● Instructions to follow
Every line below between the one holding "R10: 820 (VCC, W14) -> 820 (AGND, W4)" and the one holding "C105: 100nF (GND, N7) -> 220pF (GND, N7)", inclusive, should be copied exactly, and no other line.

BEGIN

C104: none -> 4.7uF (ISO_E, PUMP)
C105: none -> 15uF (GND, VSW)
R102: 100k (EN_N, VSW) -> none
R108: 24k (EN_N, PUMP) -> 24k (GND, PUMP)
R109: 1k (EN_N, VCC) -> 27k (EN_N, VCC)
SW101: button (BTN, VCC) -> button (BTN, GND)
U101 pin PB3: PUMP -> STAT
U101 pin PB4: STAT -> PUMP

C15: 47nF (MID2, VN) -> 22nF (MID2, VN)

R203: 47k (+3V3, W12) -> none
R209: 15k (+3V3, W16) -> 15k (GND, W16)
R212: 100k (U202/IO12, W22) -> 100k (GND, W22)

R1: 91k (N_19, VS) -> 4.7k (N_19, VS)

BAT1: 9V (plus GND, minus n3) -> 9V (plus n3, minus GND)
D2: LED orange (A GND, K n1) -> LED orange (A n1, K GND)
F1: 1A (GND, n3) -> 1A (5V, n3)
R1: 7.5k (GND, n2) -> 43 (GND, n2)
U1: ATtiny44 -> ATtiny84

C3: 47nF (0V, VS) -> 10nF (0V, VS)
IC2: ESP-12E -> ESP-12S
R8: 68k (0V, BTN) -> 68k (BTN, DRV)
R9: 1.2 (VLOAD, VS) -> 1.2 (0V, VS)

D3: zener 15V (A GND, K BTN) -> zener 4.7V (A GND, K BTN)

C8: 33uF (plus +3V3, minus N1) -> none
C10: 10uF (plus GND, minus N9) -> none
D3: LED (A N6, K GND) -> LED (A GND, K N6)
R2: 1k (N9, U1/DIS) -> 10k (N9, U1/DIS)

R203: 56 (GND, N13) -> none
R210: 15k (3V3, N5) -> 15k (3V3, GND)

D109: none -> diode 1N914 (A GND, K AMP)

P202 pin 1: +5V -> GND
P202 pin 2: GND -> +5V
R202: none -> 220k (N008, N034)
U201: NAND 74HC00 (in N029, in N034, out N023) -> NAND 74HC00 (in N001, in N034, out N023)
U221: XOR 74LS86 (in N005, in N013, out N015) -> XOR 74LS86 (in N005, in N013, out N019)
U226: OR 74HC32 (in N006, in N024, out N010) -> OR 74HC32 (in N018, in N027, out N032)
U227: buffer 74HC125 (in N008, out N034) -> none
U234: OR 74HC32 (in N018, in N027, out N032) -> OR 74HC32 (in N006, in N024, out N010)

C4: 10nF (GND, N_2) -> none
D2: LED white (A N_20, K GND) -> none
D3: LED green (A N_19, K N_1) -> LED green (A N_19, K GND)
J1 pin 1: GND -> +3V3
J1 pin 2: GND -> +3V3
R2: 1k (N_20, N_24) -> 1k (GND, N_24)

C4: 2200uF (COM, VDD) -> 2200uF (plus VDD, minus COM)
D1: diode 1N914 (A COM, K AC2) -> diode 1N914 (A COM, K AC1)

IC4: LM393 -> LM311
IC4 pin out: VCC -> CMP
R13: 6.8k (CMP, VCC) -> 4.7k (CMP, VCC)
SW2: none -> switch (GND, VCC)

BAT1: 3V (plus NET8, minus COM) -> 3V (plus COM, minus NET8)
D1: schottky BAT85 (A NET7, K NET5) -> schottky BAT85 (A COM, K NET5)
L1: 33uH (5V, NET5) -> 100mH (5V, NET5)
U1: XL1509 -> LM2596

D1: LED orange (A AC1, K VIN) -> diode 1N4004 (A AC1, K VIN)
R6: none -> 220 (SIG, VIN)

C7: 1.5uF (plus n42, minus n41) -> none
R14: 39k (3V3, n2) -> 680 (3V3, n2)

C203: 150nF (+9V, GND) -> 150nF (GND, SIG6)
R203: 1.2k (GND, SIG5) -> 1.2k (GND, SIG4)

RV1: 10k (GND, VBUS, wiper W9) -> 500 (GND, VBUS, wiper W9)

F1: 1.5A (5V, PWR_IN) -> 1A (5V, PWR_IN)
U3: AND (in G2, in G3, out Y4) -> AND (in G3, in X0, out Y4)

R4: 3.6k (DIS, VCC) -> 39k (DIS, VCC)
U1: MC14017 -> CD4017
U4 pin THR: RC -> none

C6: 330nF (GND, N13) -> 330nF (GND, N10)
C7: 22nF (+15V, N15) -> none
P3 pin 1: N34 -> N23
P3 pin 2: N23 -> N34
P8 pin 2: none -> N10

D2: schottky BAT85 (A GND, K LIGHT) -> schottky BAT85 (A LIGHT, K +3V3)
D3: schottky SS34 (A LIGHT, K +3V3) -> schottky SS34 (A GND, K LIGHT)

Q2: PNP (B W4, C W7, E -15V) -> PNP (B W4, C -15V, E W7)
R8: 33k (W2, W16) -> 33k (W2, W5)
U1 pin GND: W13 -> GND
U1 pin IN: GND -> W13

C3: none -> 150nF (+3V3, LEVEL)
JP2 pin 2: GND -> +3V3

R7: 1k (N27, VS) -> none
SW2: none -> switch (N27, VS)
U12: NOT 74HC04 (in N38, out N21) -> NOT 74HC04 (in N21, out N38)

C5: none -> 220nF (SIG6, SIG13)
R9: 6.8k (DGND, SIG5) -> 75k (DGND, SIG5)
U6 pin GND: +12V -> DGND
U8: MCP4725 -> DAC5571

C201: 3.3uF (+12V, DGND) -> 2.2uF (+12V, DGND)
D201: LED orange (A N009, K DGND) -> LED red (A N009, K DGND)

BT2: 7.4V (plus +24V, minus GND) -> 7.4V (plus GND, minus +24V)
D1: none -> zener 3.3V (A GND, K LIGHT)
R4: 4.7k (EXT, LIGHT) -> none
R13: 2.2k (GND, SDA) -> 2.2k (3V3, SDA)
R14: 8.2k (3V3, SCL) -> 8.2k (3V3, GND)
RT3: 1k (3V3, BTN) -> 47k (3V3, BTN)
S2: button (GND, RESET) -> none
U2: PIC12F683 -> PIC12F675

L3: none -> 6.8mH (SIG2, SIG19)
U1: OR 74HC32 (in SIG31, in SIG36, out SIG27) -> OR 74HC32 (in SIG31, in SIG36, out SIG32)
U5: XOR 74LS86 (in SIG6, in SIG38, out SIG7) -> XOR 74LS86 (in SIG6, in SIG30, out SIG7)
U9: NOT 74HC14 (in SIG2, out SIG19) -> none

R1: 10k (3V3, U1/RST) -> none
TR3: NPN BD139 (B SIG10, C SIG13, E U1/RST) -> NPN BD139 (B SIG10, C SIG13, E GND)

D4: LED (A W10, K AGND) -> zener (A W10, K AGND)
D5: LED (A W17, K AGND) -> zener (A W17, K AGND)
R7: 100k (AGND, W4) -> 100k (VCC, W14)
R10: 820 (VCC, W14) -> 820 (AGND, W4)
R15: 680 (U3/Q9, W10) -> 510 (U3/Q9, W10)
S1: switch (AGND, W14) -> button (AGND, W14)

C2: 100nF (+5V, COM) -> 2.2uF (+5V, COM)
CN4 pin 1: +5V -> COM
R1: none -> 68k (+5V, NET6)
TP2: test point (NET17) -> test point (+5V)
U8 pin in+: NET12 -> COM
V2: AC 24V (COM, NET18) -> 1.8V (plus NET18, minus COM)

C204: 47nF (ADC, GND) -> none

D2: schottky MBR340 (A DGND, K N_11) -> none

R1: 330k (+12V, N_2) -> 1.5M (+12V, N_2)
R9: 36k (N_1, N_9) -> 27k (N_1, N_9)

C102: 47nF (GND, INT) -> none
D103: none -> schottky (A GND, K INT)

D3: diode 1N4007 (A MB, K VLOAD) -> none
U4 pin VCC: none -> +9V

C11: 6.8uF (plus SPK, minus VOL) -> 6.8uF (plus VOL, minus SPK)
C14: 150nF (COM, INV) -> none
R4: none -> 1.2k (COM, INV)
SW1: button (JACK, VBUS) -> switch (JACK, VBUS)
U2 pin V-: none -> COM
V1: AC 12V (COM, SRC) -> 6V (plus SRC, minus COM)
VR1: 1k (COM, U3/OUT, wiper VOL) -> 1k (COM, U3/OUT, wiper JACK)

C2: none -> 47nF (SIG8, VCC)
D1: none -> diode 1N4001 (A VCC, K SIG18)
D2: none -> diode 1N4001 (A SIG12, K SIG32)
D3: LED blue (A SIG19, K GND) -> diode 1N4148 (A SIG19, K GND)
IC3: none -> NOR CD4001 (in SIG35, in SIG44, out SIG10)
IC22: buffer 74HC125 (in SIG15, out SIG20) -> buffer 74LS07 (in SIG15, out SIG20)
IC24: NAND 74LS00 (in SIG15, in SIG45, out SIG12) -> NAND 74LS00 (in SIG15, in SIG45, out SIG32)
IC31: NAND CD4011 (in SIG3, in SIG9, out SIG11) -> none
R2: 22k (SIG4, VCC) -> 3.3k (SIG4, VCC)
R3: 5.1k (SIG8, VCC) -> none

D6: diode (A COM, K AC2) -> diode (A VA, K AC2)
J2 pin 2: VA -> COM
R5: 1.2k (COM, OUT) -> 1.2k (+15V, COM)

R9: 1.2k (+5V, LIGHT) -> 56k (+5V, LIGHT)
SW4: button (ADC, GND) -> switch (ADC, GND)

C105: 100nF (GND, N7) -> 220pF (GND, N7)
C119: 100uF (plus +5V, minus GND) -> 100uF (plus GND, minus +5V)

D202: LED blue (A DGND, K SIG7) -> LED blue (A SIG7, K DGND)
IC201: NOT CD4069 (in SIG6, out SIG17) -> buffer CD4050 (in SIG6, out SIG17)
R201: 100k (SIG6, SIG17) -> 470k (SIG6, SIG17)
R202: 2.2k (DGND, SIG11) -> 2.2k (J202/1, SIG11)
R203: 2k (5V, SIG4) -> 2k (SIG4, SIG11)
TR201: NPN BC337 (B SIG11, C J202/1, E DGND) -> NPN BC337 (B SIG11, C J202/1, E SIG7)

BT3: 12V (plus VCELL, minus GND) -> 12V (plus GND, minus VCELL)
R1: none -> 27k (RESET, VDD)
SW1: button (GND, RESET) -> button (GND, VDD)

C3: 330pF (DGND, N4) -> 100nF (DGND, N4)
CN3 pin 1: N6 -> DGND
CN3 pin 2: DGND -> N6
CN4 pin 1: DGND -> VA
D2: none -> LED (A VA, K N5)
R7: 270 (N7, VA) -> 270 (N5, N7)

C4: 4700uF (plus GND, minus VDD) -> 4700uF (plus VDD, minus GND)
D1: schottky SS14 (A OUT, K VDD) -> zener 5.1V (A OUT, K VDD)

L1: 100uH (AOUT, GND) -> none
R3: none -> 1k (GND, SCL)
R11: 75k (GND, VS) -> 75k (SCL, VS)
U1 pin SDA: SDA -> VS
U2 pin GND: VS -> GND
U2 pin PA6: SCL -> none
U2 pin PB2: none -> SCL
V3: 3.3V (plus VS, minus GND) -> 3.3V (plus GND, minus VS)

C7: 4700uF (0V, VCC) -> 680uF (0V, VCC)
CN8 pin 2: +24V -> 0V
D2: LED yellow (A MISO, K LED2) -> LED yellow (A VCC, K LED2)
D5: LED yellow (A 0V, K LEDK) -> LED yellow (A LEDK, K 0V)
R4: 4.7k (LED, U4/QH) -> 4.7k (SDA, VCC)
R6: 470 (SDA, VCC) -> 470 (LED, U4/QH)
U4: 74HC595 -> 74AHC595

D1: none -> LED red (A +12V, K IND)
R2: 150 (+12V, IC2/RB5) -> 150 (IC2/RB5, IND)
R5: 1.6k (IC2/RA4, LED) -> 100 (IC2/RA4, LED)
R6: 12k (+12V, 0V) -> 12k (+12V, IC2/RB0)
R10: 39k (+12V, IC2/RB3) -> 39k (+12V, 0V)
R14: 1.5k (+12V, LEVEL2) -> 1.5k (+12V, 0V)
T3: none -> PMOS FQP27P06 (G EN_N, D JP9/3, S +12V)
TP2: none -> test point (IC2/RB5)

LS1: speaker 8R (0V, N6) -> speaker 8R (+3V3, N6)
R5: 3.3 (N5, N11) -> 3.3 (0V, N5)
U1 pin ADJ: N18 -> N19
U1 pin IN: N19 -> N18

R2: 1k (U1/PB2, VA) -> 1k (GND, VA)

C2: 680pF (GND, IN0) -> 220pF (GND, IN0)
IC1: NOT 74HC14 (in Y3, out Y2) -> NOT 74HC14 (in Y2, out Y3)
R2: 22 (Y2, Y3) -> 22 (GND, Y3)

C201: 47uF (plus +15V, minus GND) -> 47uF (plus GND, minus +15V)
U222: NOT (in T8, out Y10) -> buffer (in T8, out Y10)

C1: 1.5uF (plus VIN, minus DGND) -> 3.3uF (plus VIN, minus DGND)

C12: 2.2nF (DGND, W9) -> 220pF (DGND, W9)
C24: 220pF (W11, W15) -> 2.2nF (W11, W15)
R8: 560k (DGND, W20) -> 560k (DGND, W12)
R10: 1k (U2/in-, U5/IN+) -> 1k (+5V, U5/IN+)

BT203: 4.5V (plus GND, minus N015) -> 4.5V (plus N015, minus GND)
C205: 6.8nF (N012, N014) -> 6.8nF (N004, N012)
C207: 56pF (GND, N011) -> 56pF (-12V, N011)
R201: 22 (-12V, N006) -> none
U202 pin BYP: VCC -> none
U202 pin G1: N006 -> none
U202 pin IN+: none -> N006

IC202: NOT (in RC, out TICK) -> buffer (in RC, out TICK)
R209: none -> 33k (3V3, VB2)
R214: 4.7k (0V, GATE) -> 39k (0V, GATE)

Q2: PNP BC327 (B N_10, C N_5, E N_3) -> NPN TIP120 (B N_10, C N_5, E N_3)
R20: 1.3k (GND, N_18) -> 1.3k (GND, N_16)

END

● Written answer
R10: 820 (VCC, W14) -> 820 (AGND, W4)
R15: 680 (U3/Q9, W10) -> 510 (U3/Q9, W10)
S1: switch (AGND, W14) -> button (AGND, W14)

C2: 100nF (+5V, COM) -> 2.2uF (+5V, COM)
CN4 pin 1: +5V -> COM
R1: none -> 68k (+5V, NET6)
TP2: test point (NET17) -> test point (+5V)
U8 pin in+: NET12 -> COM
V2: AC 24V (COM, NET18) -> 1.8V (plus NET18, minus COM)

C204: 47nF (ADC, GND) -> none

D2: schottky MBR340 (A DGND, K N_11) -> none

R1: 330k (+12V, N_2) -> 1.5M (+12V, N_2)
R9: 36k (N_1, N_9) -> 27k (N_1, N_9)

C102: 47nF (GND, INT) -> none
D103: none -> schottky (A GND, K INT)

D3: diode 1N4007 (A MB, K VLOAD) -> none
U4 pin VCC: none -> +9V

C11: 6.8uF (plus SPK, minus VOL) -> 6.8uF (plus VOL, minus SPK)
C14: 150nF (COM, INV) -> none
R4: none -> 1.2k (COM, INV)
SW1: button (JACK, VBUS) -> switch (JACK, VBUS)
U2 pin V-: none -> COM
V1: AC 12V (COM, SRC) -> 6V (plus SRC, minus COM)
VR1: 1k (COM, U3/OUT, wiper VOL) -> 1k (COM, U3/OUT, wiper JACK)

C2: none -> 47nF (SIG8, VCC)
D1: none -> diode 1N4001 (A VCC, K SIG18)
D2: none -> diode 1N4001 (A SIG12, K SIG32)
D3: LED blue (A SIG19, K GND) -> diode 1N4148 (A SIG19, K GND)
IC3: none -> NOR CD4001 (in SIG35, in SIG44, out SIG10)
IC22: buffer 74HC125 (in SIG15, out SIG20) -> buffer 74LS07 (in SIG15, out SIG20)
IC24: NAND 74LS00 (in SIG15, in SIG45, out SIG12) -> NAND 74LS00 (in SIG15, in SIG45, out SIG32)
IC31: NAND CD4011 (in SIG3, in SIG9, out SIG11) -> none
R2: 22k (SIG4, VCC) -> 3.3k (SIG4, VCC)
R3: 5.1k (SIG8, VCC) -> none

D6: diode (A COM, K AC2) -> diode (A VA, K AC2)
J2 pin 2: VA -> COM
R5: 1.2k (COM, OUT) -> 1.2k (+15V, COM)

R9: 1.2k (+5V, LIGHT) -> 56k (+5V, LIGHT)
SW4: button (ADC, GND) -> switch (ADC, GND)

C105: 100nF (GND, N7) -> 220pF (GND, N7)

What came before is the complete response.